• **Required work**:
Return every line below in which "glasses" appears.

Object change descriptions
□ □ □
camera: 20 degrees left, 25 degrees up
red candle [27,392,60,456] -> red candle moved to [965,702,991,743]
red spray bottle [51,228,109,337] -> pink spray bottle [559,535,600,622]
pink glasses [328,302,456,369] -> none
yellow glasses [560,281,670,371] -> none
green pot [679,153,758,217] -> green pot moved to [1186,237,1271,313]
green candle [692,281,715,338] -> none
□ □ □
• **Answer to this problem**:
pink glasses [328,302,456,369] -> none
yellow glasses [560,281,670,371] -> none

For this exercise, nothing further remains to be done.